Before-and-after object lists
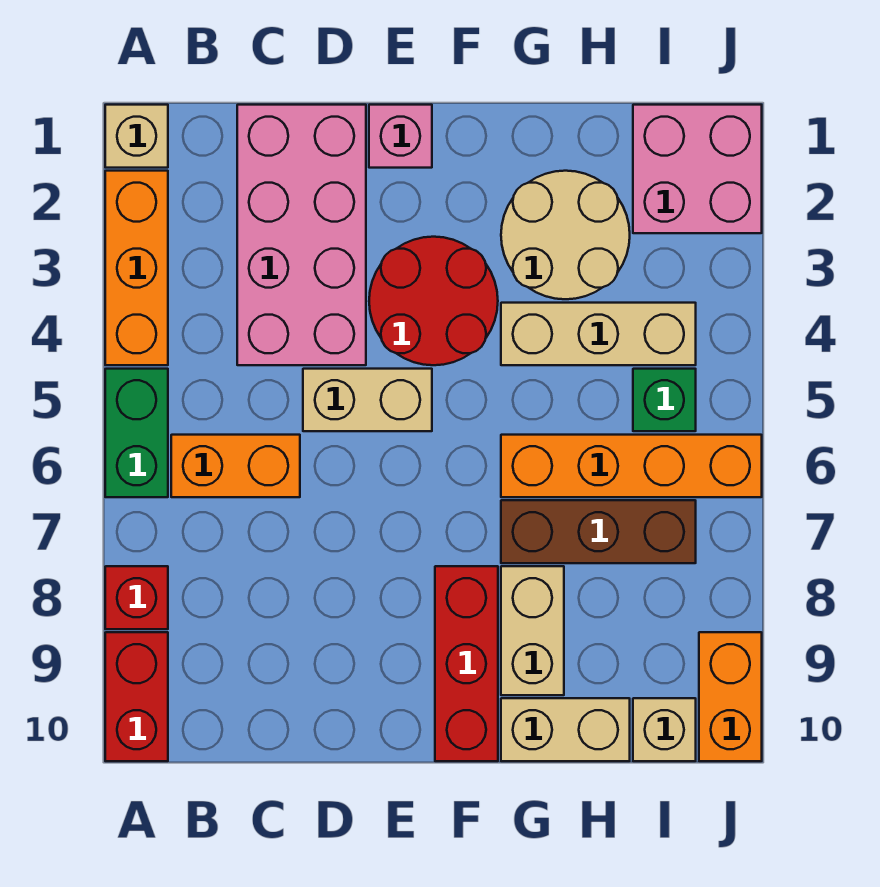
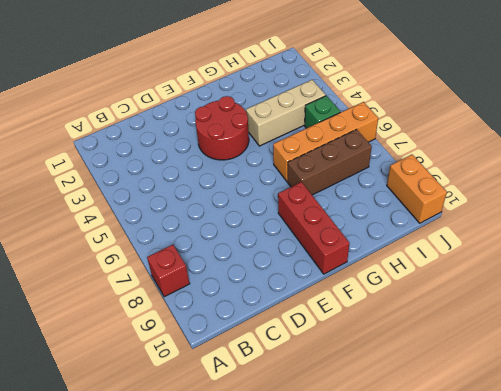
none -> tan brick A1 level 1
none -> orange brick A2:A4 level 1
none -> green brick A5:A6 level 1

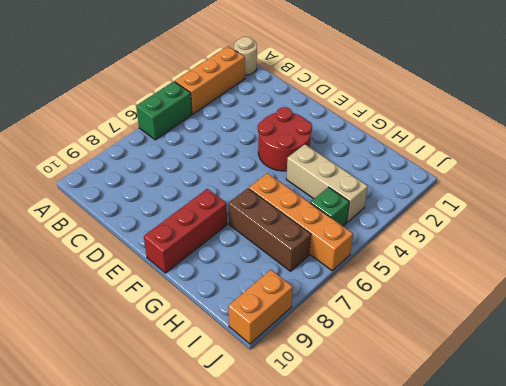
tan round brick A1 level 1 -> tan brick A1 level 1
none -> red brick A8 level 1
none -> red brick A9:A10 level 1
none -> orange brick B6:C6 level 1

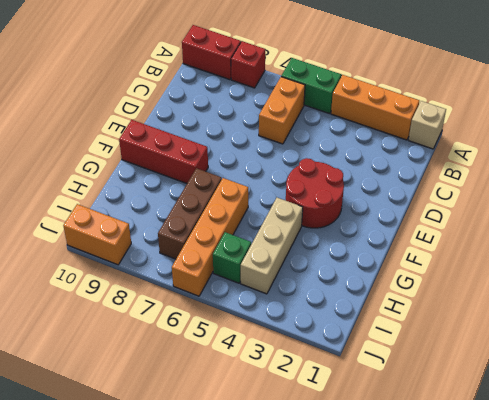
none -> pink brick C1:D4 level 1
none -> tan brick D5:E5 level 1
none -> pink brick E1 level 1

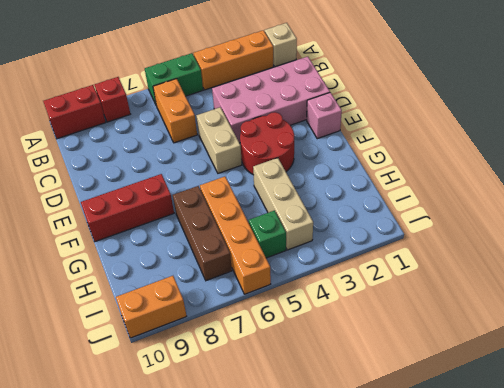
none -> tan round brick G2:H3 level 1
none -> tan brick G8:G9 level 1
none -> tan brick G10:H10 level 1

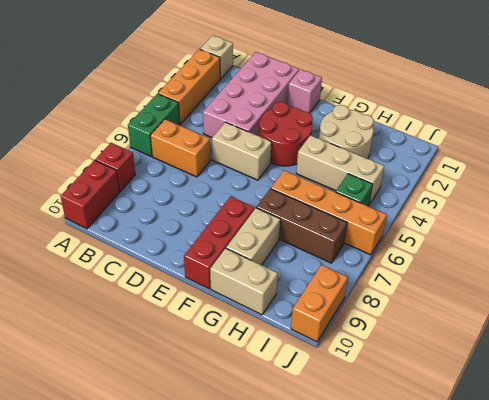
none -> pink brick I1:J2 level 1
none -> tan brick I10 level 1

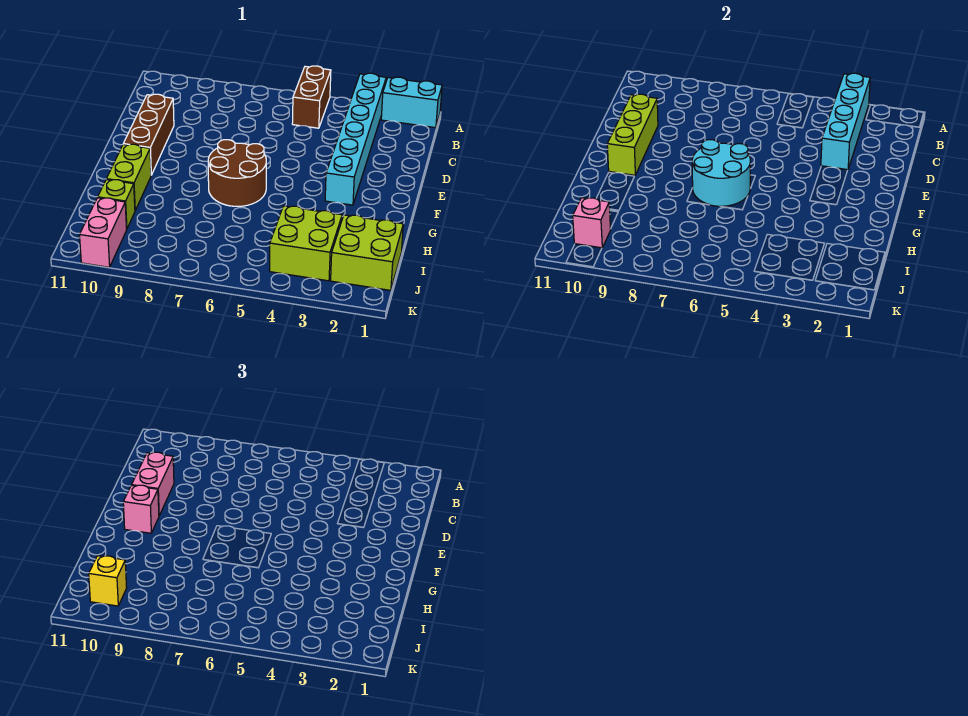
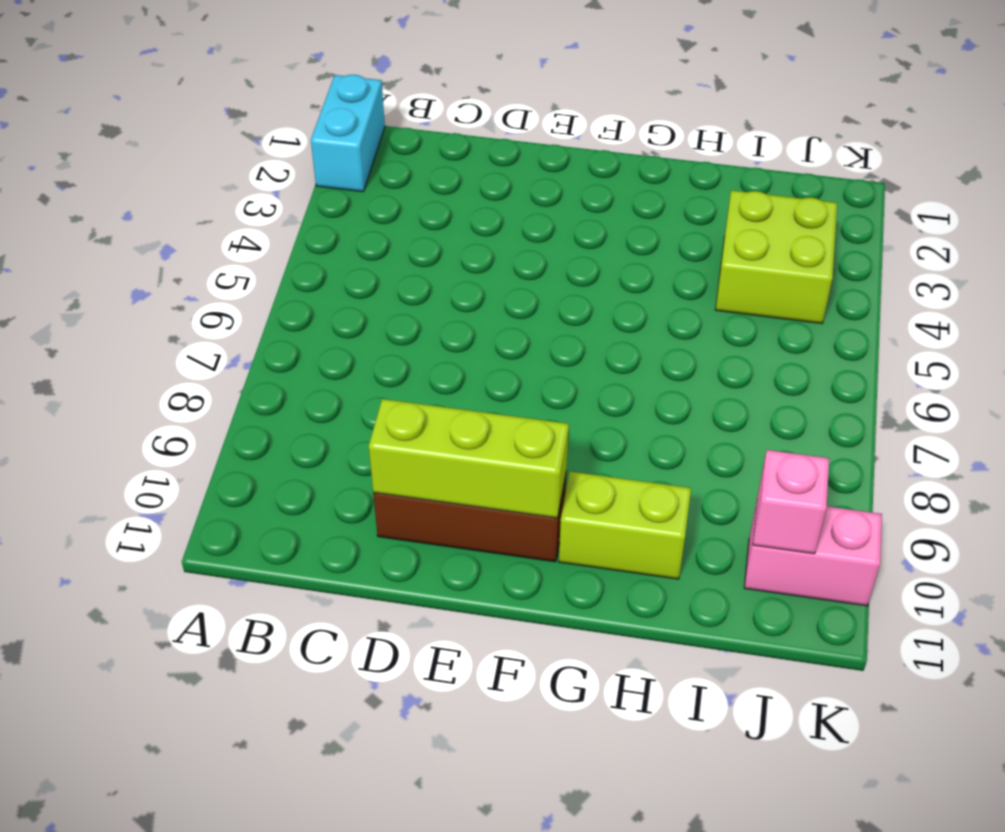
none -> cyan brick A3:F3 level 1
none -> brown brick A5:B5 level 1
none -> brown round brick F6:G7 level 1

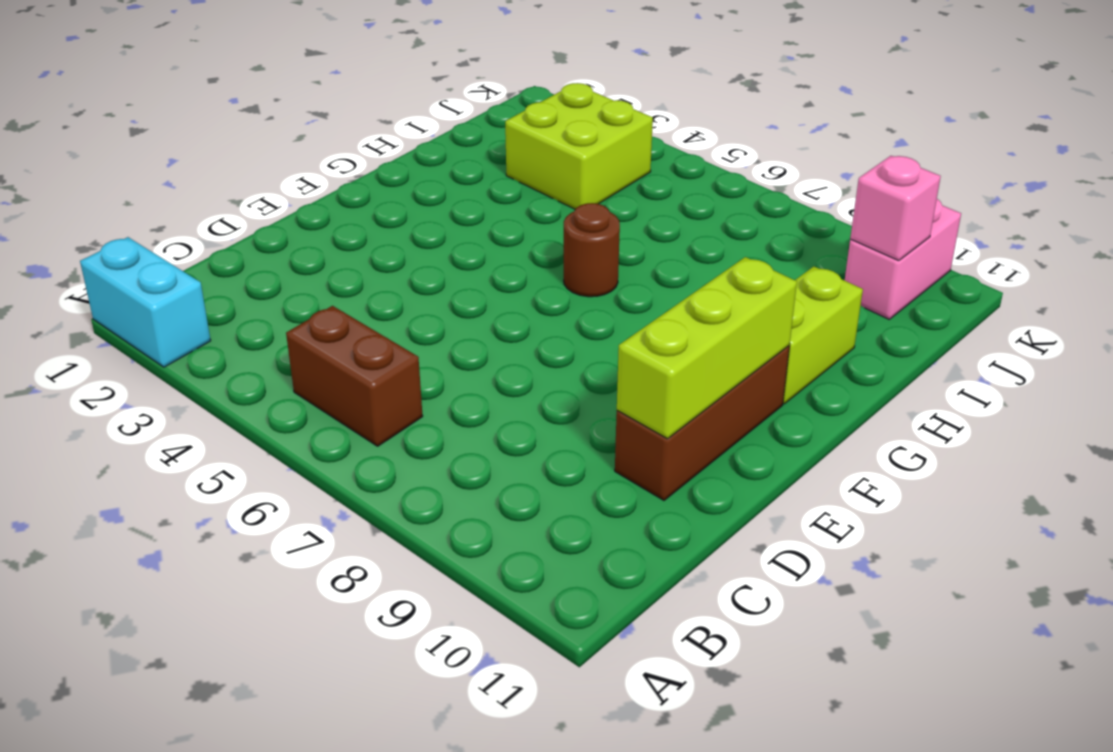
brown brick B5:B6 level 1 -> brown brick A5:B5 level 1
brown round brick G6 level 1 -> brown round brick F6:G7 level 1
none -> cyan brick A3:F3 level 1
none -> lime brick I1:J2 level 1
none -> lime brick I10 level 1

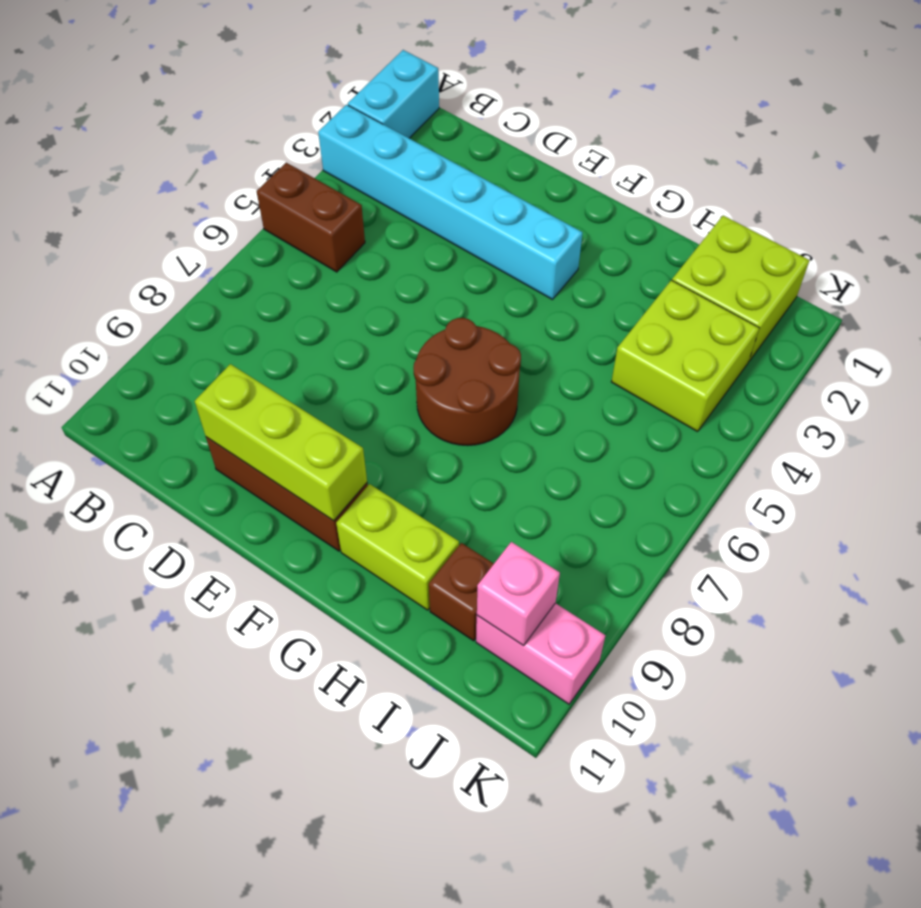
brown brick I10 level 1 -> lime brick I10 level 1
none -> cyan brick A3:D3 level 2
none -> cyan round brick F6:G7 level 2
none -> pink brick D10:E10 level 3

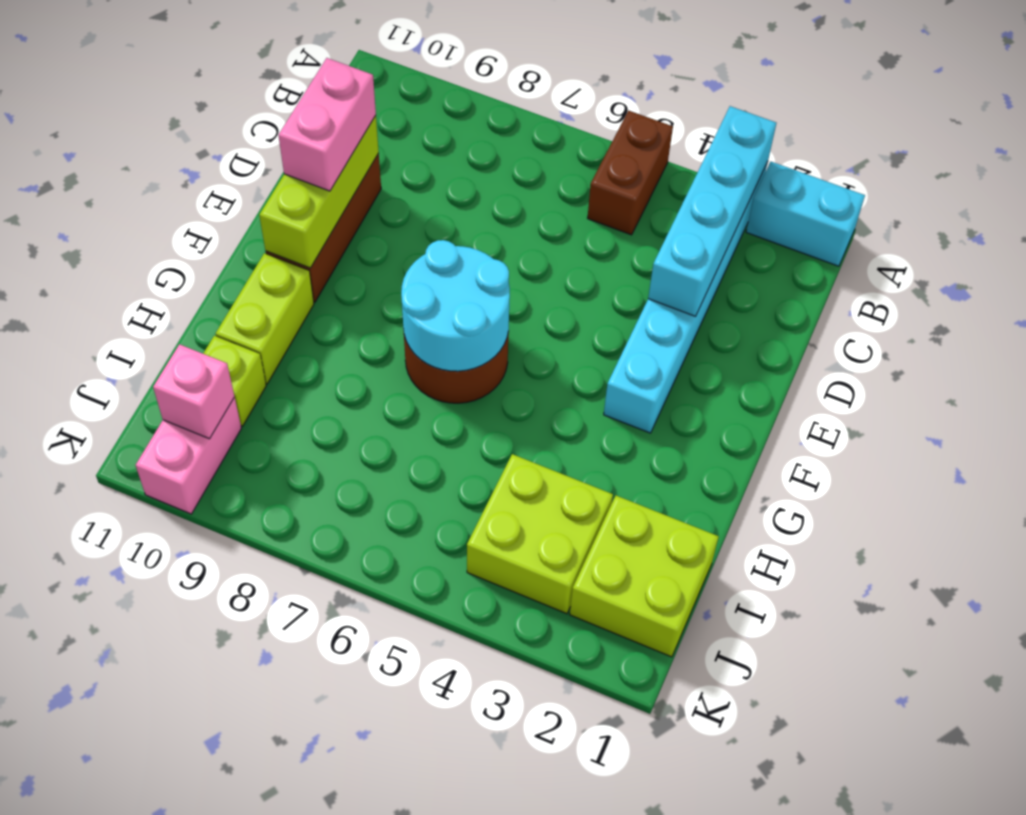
none -> pink brick F10 level 3
none -> yellow brick J10 level 3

* The problem *
Would you please print only the lines running from the one with "none -> cyan round brick F6:G7 level 2" to the final line of the entries above, exactly as written and without pictures?

* Finished exercise *
none -> cyan round brick F6:G7 level 2
none -> pink brick D10:E10 level 3

none -> pink brick F10 level 3
none -> yellow brick J10 level 3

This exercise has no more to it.